Object tracking records:
- - -

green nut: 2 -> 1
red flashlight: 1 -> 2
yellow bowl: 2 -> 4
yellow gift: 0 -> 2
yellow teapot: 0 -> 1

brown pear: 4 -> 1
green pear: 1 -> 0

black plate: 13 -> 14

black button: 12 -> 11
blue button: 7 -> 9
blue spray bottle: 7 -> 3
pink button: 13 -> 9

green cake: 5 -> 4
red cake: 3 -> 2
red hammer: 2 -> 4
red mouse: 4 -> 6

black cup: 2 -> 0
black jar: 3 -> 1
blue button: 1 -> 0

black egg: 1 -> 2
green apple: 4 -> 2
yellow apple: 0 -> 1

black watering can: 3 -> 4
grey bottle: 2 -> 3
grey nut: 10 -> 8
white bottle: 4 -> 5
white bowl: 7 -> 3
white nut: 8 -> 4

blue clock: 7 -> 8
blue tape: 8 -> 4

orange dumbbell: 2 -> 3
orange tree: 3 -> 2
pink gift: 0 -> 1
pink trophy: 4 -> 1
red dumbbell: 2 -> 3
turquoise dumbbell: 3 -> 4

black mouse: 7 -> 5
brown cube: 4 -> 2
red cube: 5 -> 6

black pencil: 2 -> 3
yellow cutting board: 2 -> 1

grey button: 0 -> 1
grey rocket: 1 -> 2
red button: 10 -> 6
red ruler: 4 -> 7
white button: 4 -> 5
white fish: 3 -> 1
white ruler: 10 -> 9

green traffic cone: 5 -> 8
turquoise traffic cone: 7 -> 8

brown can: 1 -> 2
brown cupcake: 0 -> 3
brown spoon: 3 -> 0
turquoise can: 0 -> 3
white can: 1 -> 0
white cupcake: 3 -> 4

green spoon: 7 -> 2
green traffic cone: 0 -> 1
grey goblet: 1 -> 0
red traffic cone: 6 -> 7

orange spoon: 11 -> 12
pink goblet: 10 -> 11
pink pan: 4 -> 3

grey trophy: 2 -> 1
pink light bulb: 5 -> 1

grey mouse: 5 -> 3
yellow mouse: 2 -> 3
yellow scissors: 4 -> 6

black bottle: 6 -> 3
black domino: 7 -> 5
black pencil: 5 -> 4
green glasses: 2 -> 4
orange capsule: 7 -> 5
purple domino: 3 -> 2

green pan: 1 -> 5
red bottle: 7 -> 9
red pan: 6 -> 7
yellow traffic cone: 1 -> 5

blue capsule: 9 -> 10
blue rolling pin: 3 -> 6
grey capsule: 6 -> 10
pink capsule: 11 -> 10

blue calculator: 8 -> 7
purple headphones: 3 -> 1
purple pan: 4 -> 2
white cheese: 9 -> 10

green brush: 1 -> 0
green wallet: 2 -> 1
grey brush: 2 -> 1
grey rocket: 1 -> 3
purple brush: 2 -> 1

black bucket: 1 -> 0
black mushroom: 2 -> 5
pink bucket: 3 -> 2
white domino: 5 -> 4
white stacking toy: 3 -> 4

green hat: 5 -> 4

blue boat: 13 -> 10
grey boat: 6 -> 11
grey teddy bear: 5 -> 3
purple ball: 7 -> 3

- - -

Copy out each line of the records above that includes "orange".

orange dumbbell: 2 -> 3
orange tree: 3 -> 2
orange spoon: 11 -> 12
orange capsule: 7 -> 5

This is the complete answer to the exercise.